"""

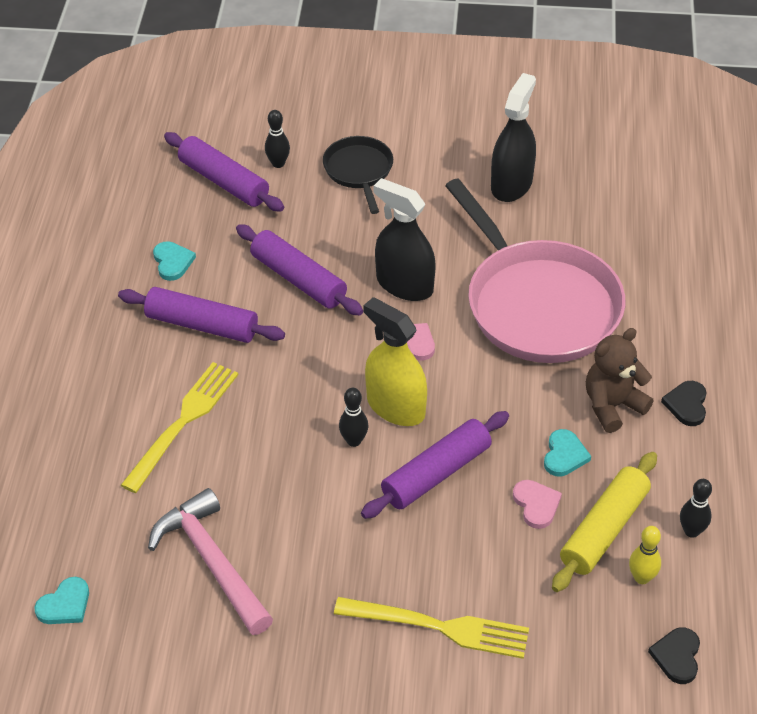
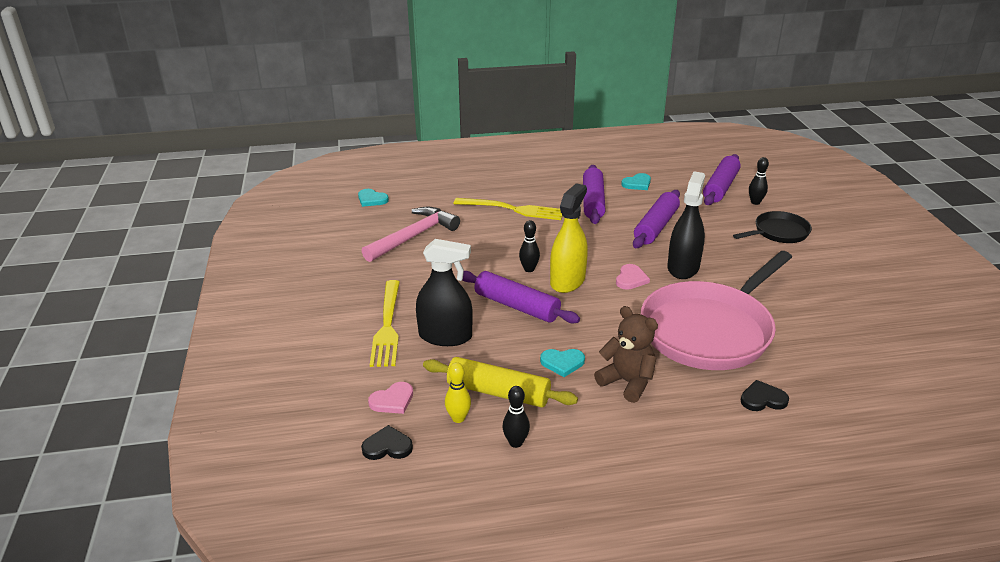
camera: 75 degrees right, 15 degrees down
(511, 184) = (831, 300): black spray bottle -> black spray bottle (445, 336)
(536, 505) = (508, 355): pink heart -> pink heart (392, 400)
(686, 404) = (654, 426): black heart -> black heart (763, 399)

"""
"""

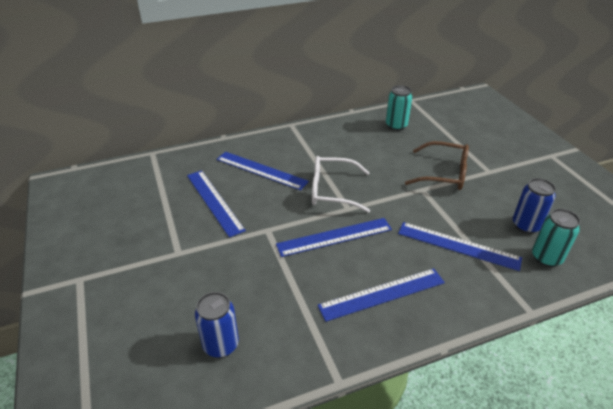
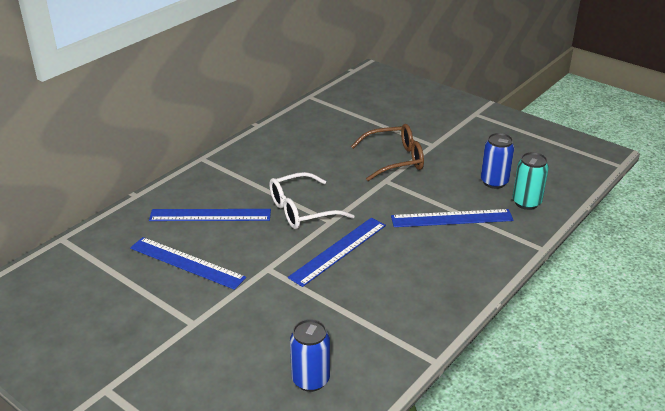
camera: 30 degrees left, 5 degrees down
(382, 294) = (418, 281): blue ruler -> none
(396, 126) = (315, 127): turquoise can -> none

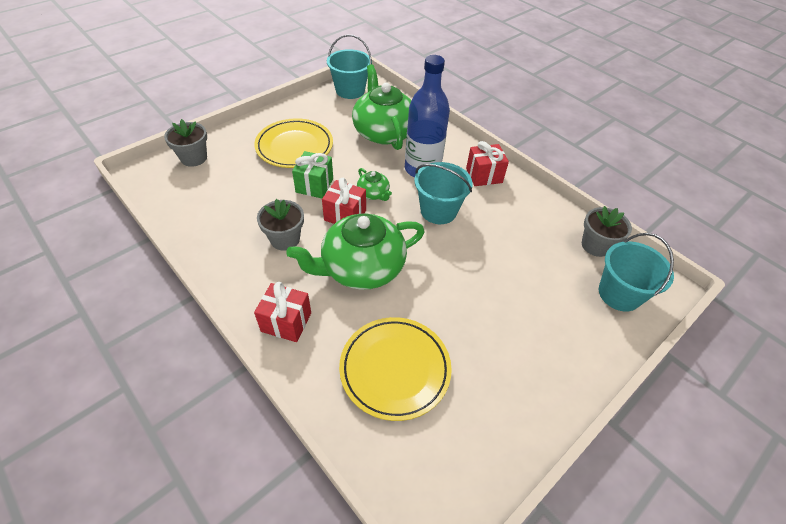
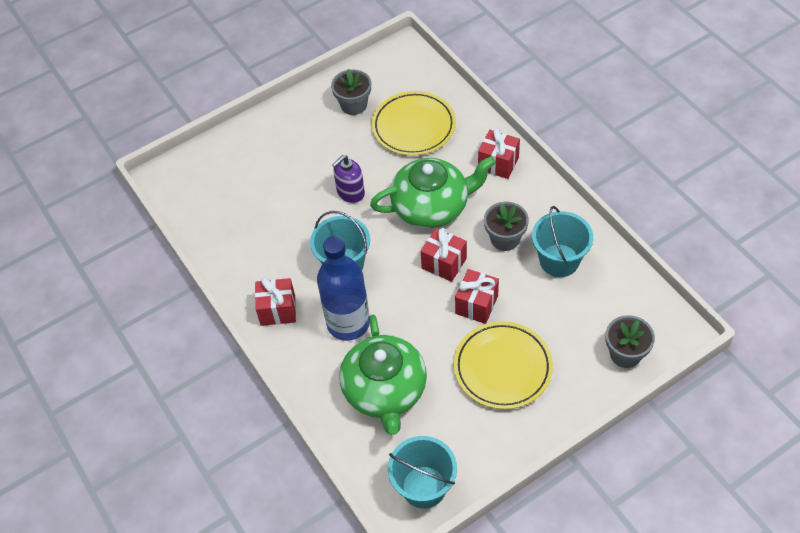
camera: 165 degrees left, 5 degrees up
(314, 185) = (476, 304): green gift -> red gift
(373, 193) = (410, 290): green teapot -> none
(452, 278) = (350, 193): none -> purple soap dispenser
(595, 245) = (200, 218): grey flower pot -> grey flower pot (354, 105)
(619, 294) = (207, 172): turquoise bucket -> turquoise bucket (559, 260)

"""

Beginning at the line with "(536, 505) = (508, 355): pink" and ending at the line with "(686, 404) = (654, 426): black", reproduce each line of the data above exactly, and add no other lines.

- **Answer section**:
(536, 505) = (508, 355): pink heart -> pink heart (392, 400)
(686, 404) = (654, 426): black heart -> black heart (763, 399)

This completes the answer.